_WORK ORDER_. Scan the entries below and say how many lines contain "green". Write only the number.

[Data records]
:::

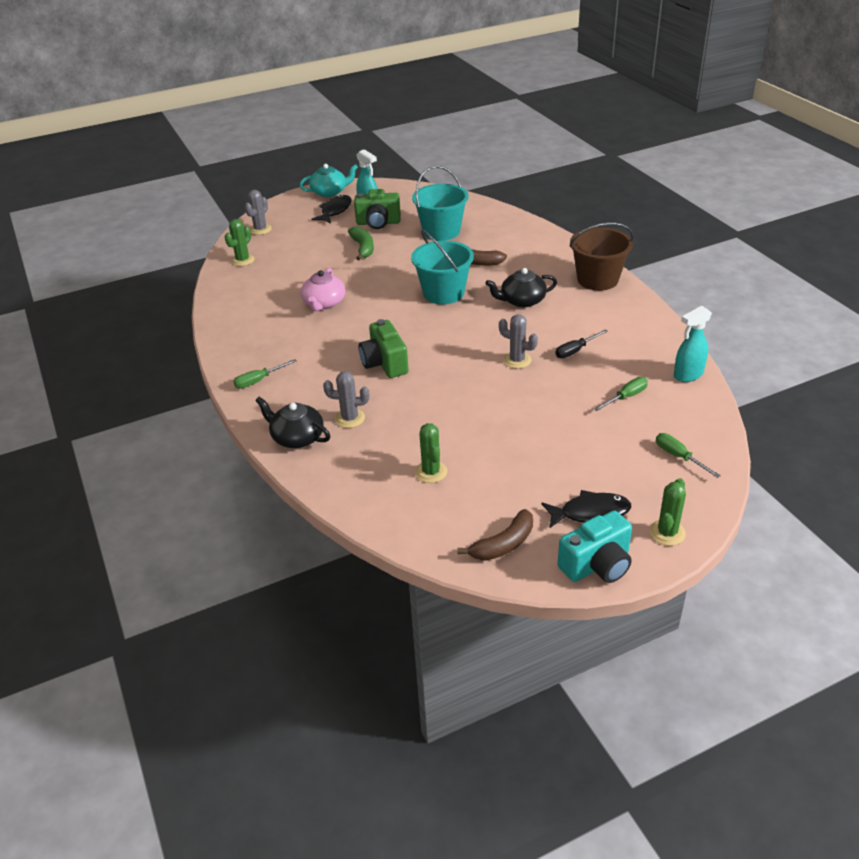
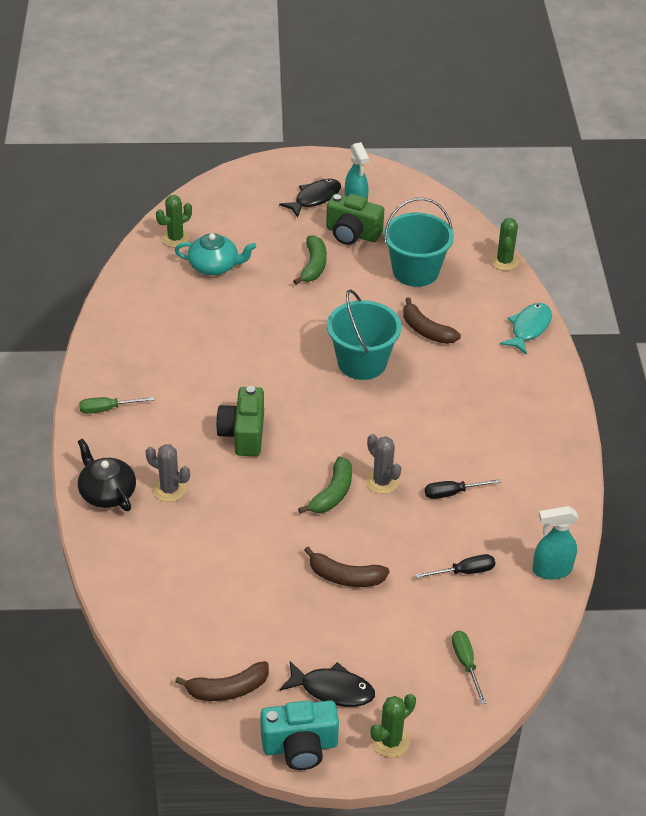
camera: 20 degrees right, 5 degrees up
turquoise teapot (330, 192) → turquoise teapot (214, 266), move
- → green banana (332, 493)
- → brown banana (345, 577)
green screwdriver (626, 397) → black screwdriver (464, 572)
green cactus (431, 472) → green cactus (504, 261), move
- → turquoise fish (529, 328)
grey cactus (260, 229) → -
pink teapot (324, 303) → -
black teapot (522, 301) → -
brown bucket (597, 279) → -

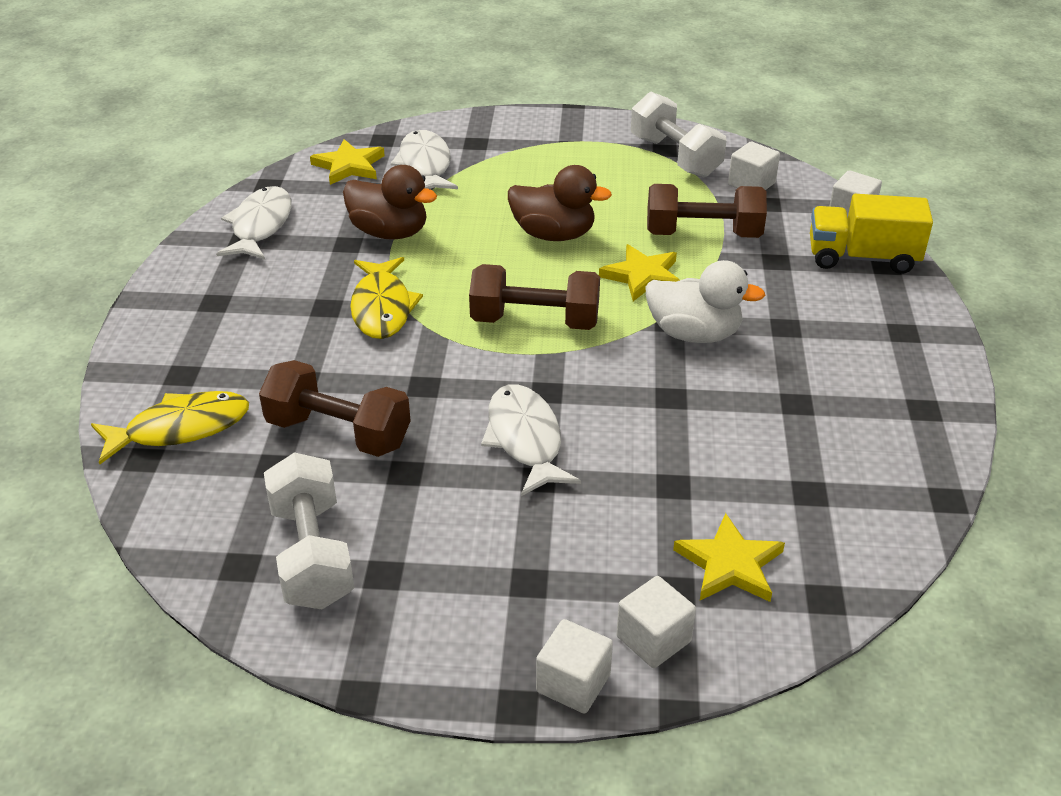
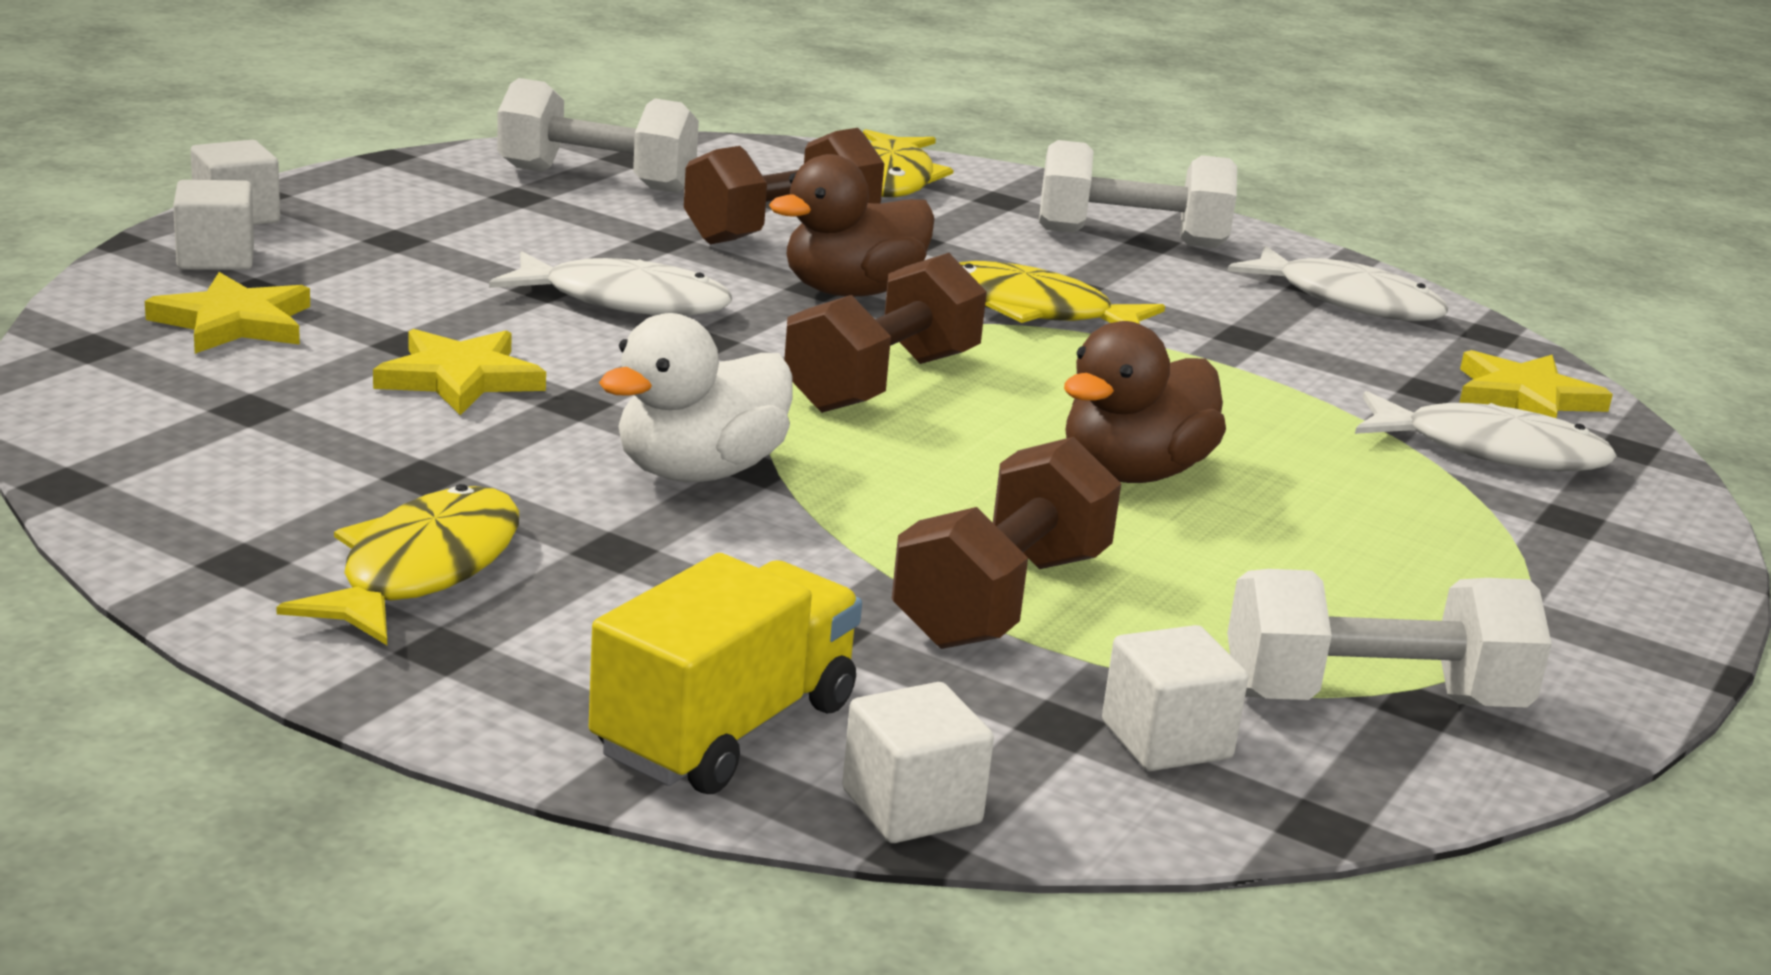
camera: 115 degrees right, 15 degrees down
- → yellow fish (422, 570)
yellow star (643, 276) → yellow star (459, 378), move
brown duck (389, 232) → brown duck (851, 292), move
- → white dumbbell (1130, 239)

:::

_RESULT BELOW_. 3